ASSIGNED TASK: I need the lines below from the one with "R10: 1.6M (3V3, N17) -> none" down to the one with "R21: 470 (3V3, N20) -> 3.3k (3V3, N20)" reproduced exactly, both ends included, and nothing else.

EXTRACTED RECORDS START

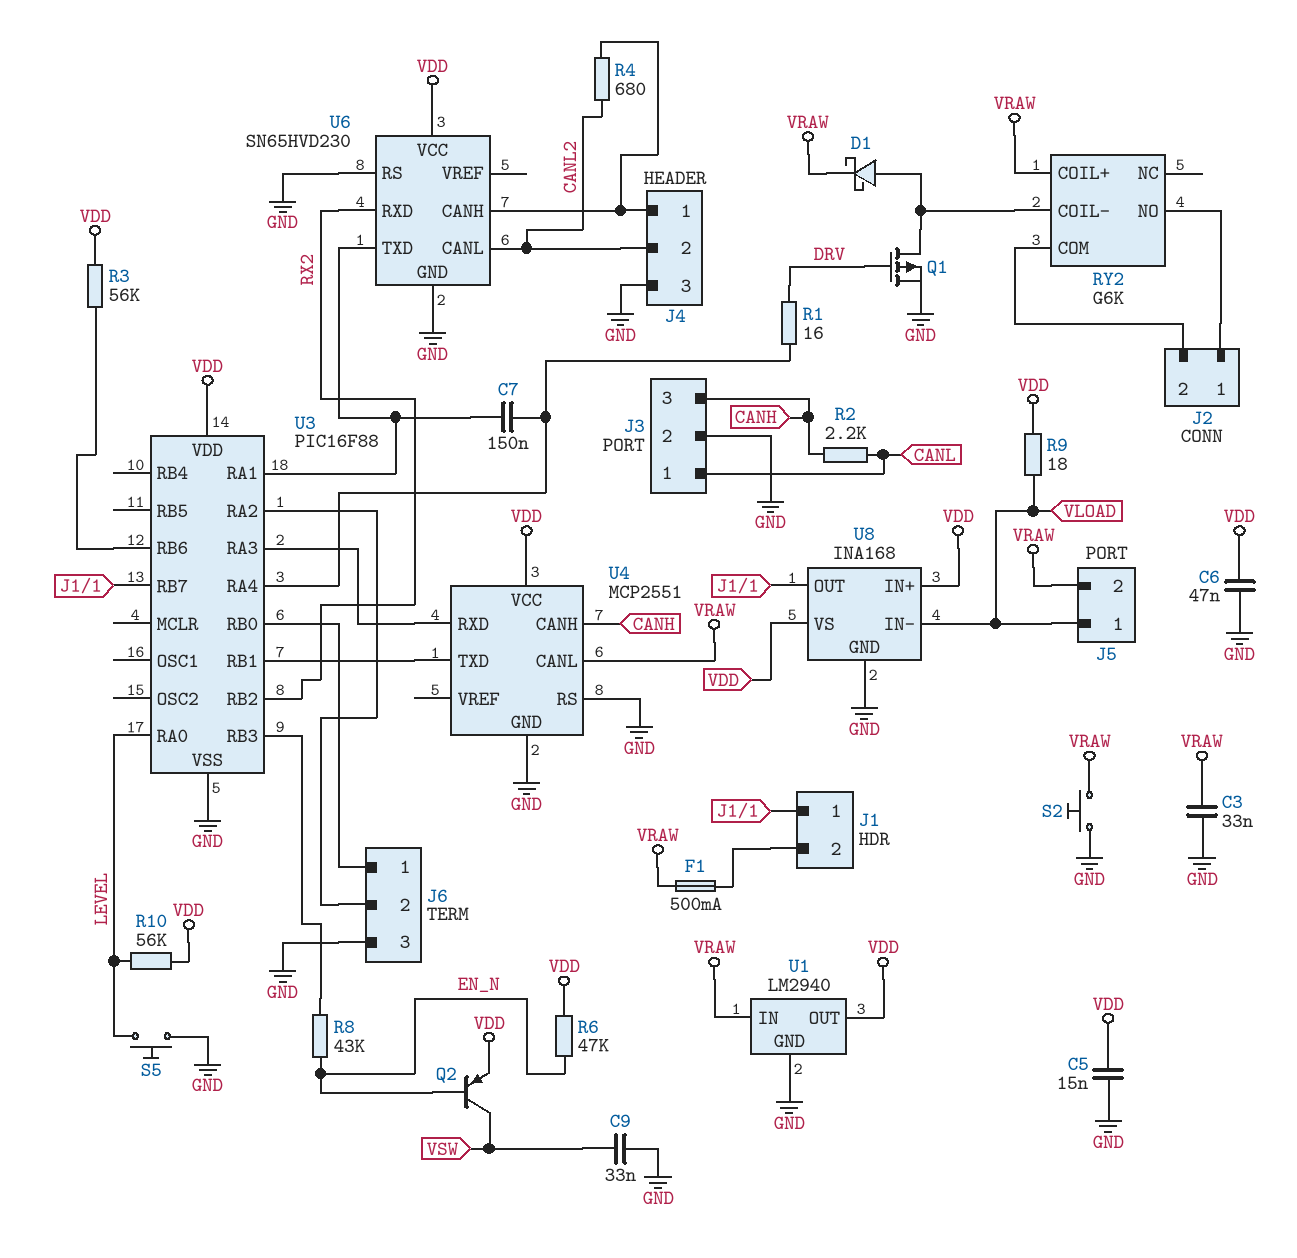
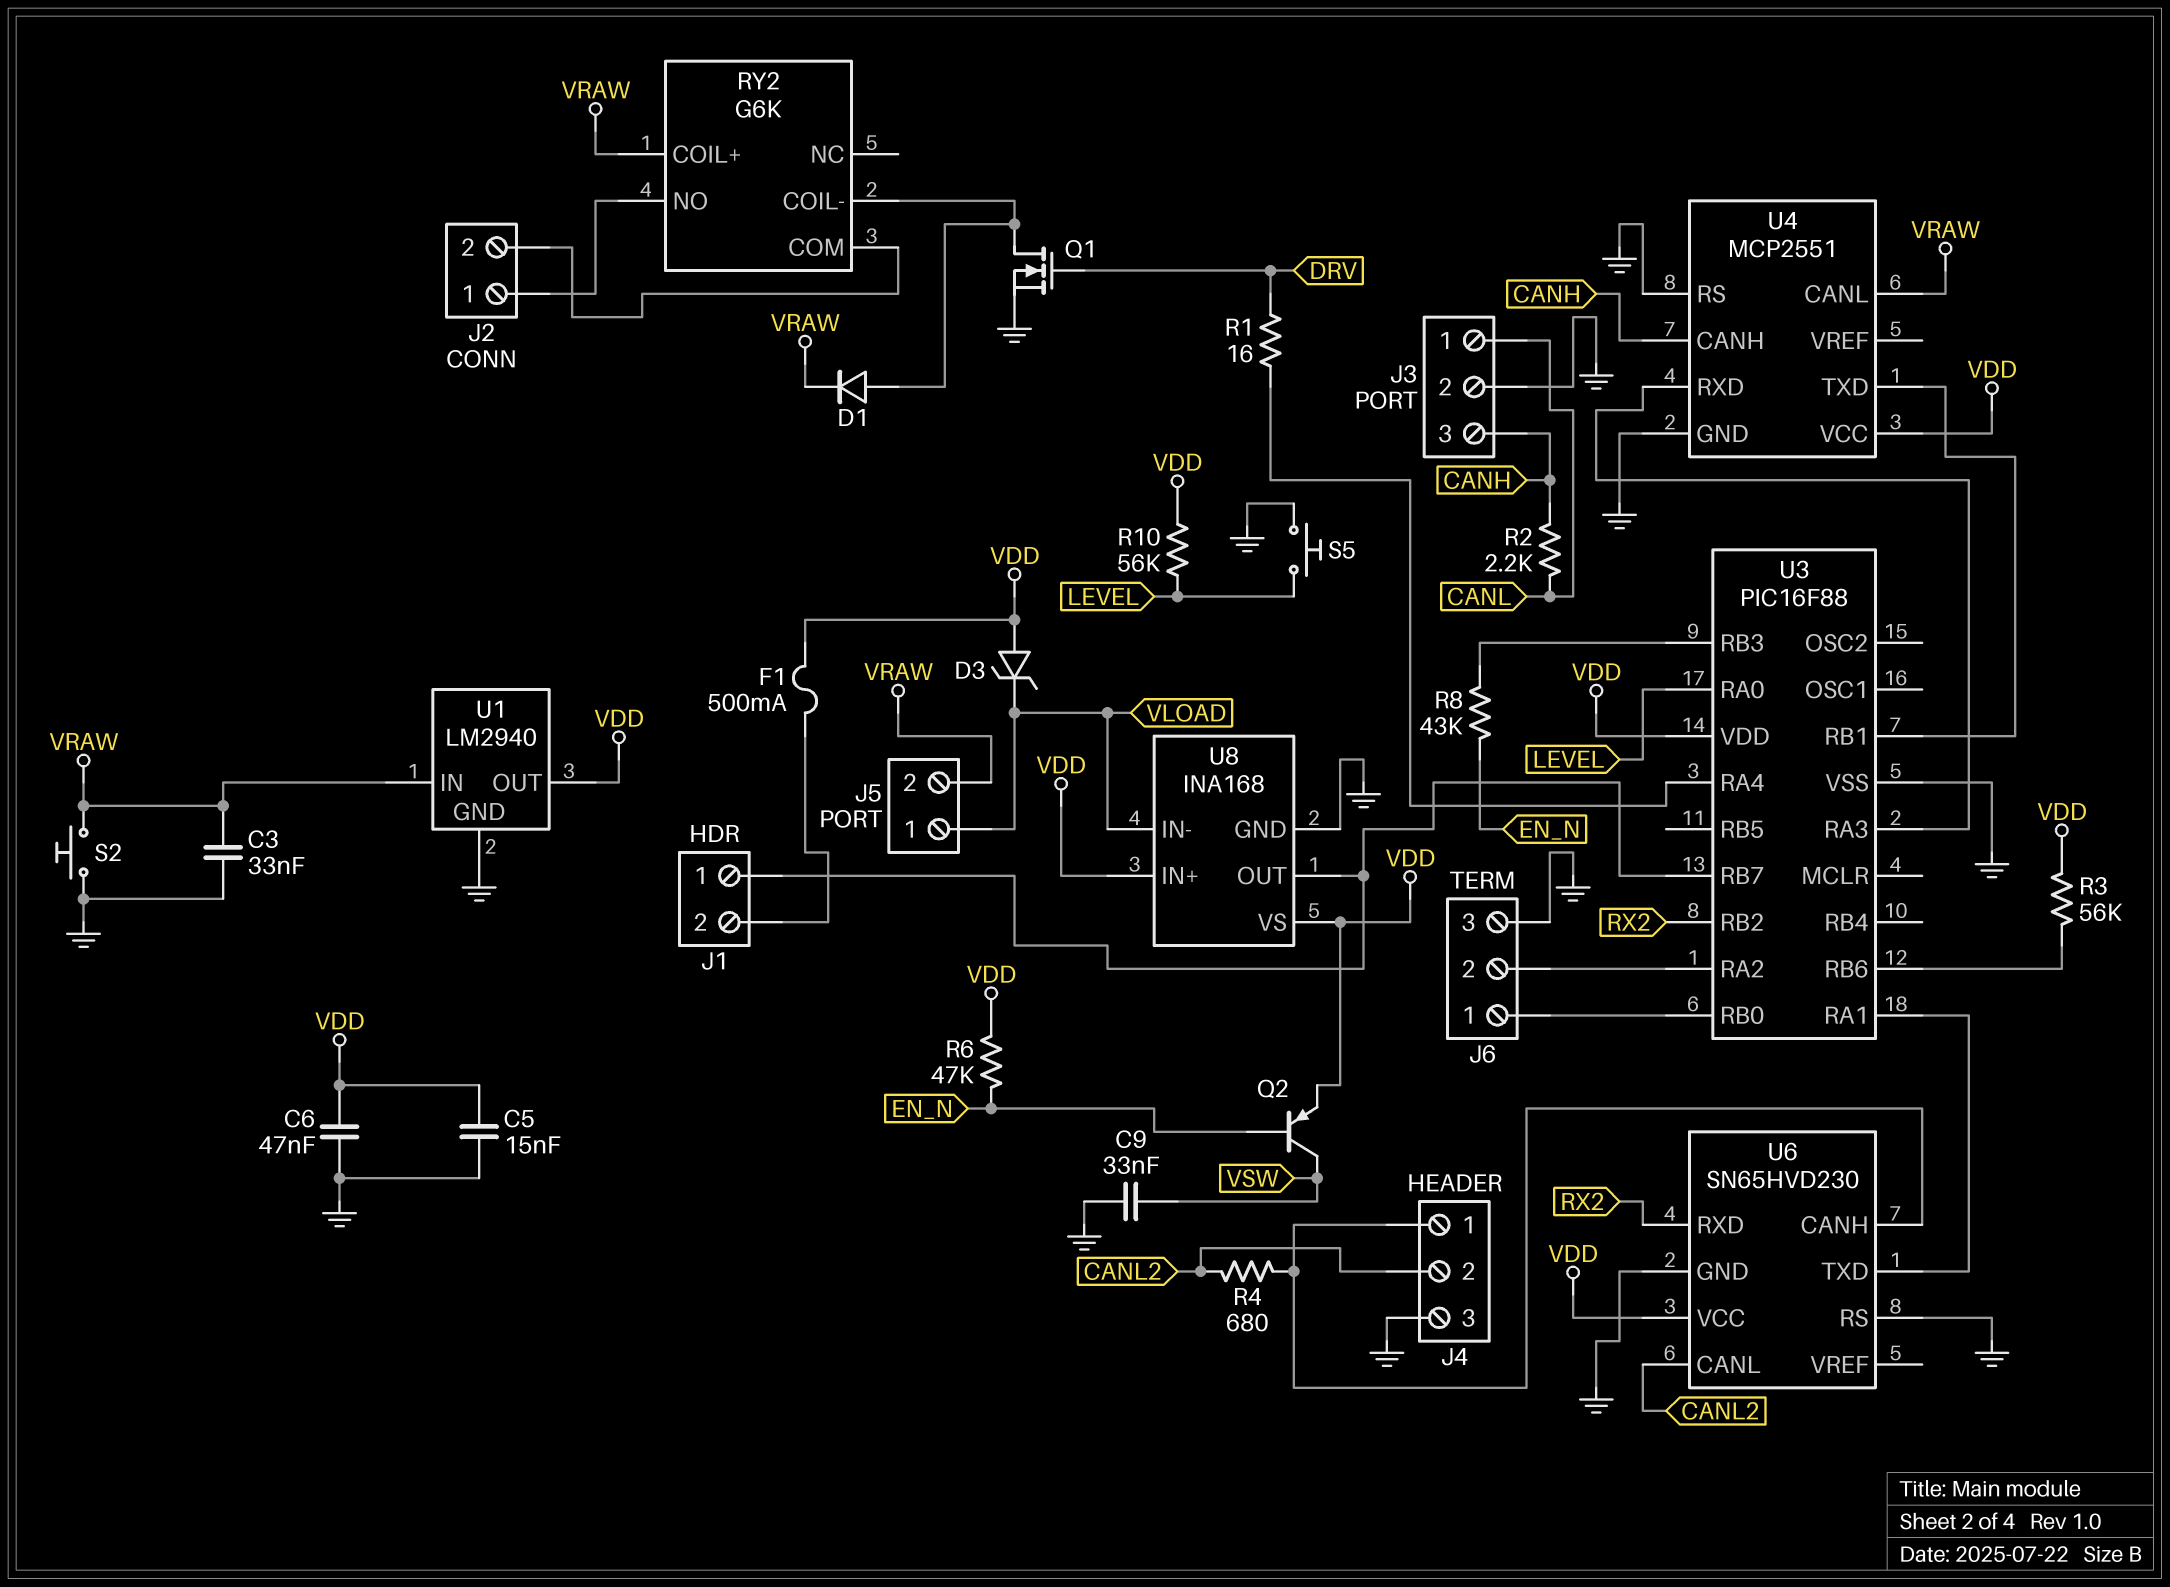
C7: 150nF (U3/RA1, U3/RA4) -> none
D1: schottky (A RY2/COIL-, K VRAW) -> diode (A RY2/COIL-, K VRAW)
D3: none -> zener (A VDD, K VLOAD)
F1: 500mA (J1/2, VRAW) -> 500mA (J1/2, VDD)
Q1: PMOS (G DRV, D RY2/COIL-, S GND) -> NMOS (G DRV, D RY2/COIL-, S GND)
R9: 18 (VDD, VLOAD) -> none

EXTRACTED RECORDS END
EXTRACTED RECORDS START

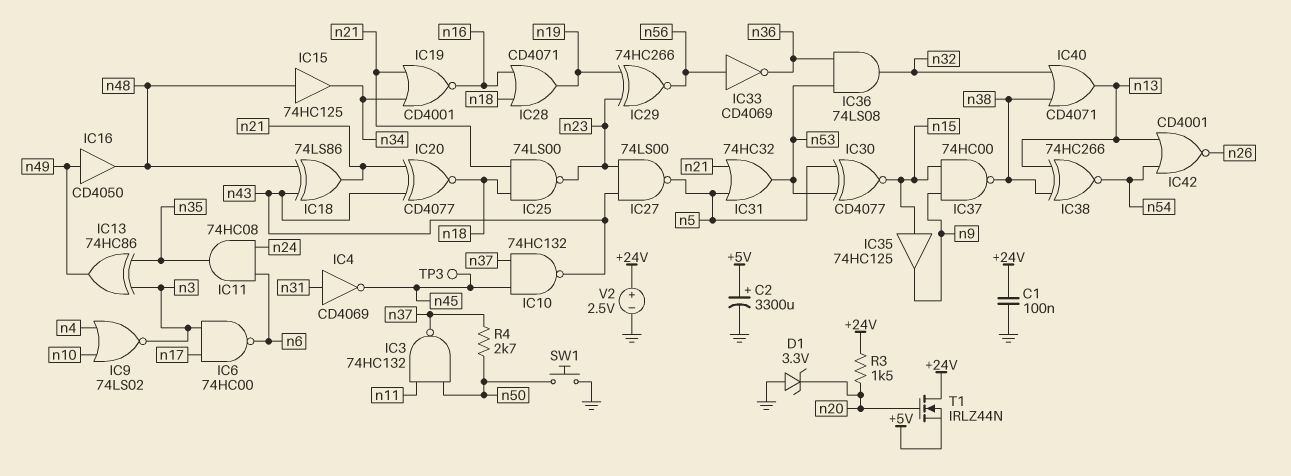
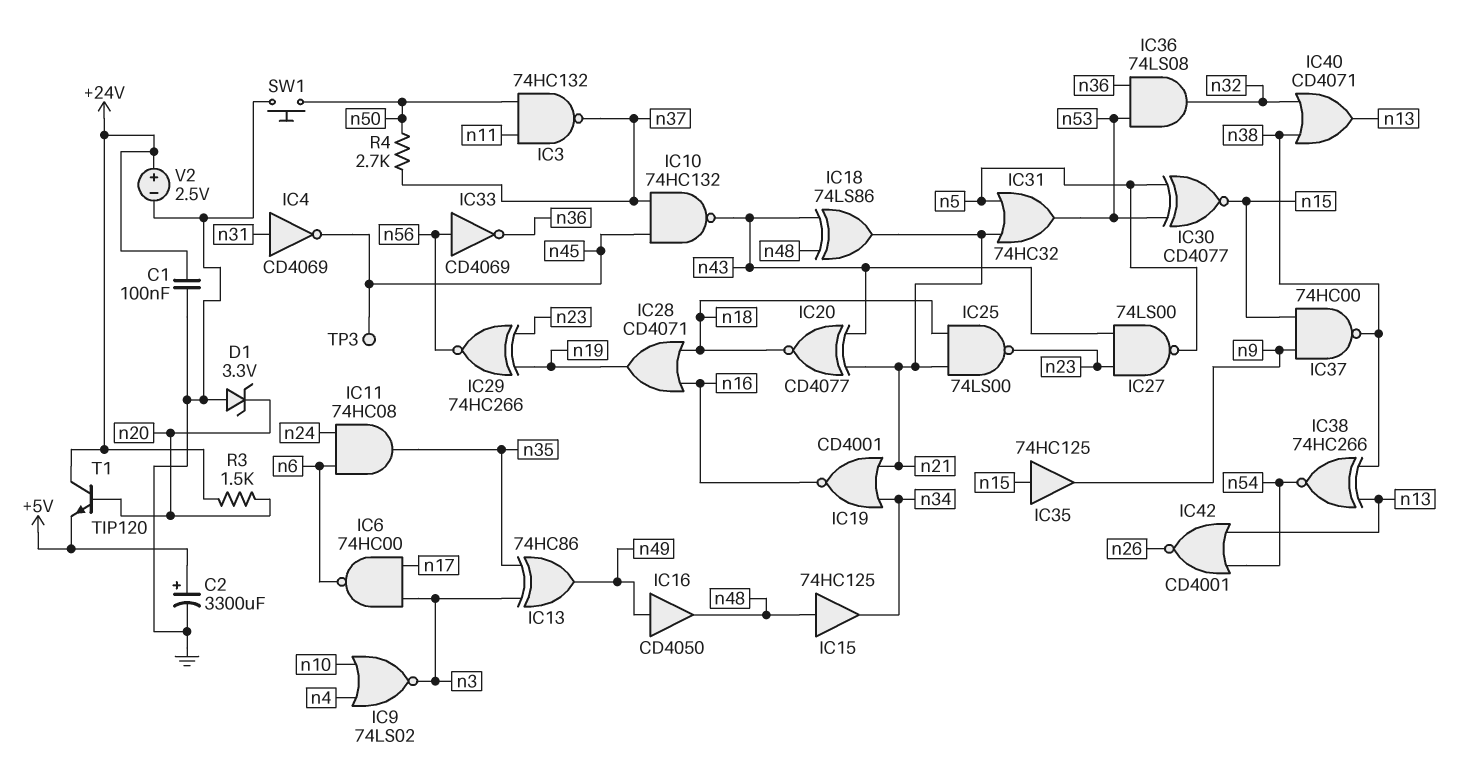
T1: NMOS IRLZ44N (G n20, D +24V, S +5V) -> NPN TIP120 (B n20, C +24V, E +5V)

EXTRACTED RECORDS END
EXTRACTED RECORDS START

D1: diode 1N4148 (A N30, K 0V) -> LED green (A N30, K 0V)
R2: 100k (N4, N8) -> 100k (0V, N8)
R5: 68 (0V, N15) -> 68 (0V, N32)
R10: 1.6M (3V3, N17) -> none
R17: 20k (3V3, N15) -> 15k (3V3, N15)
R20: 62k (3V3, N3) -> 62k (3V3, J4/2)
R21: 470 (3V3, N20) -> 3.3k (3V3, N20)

EXTRACTED RECORDS END

YOUR RESPONSE:
R10: 1.6M (3V3, N17) -> none
R17: 20k (3V3, N15) -> 15k (3V3, N15)
R20: 62k (3V3, N3) -> 62k (3V3, J4/2)
R21: 470 (3V3, N20) -> 3.3k (3V3, N20)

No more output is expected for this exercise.